### The problem
Among the records below, one line contains "green book: 3 -> 2"; copy that line and all that follow it, exactly as written.

### Supplied data
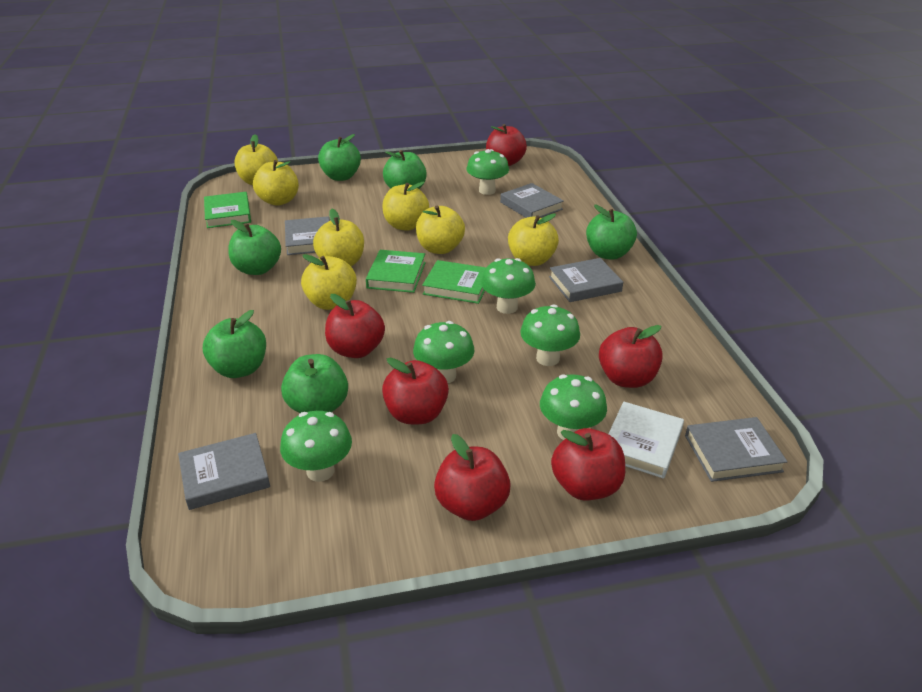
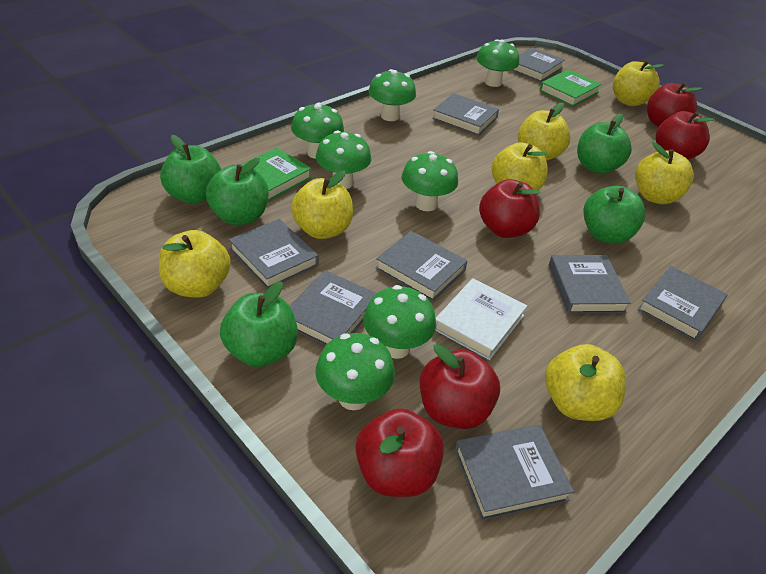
green apple: 6 -> 5
green book: 3 -> 2
green mushroom: 6 -> 7
grey book: 5 -> 8
red apple: 6 -> 5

### Answer area
green book: 3 -> 2
green mushroom: 6 -> 7
grey book: 5 -> 8
red apple: 6 -> 5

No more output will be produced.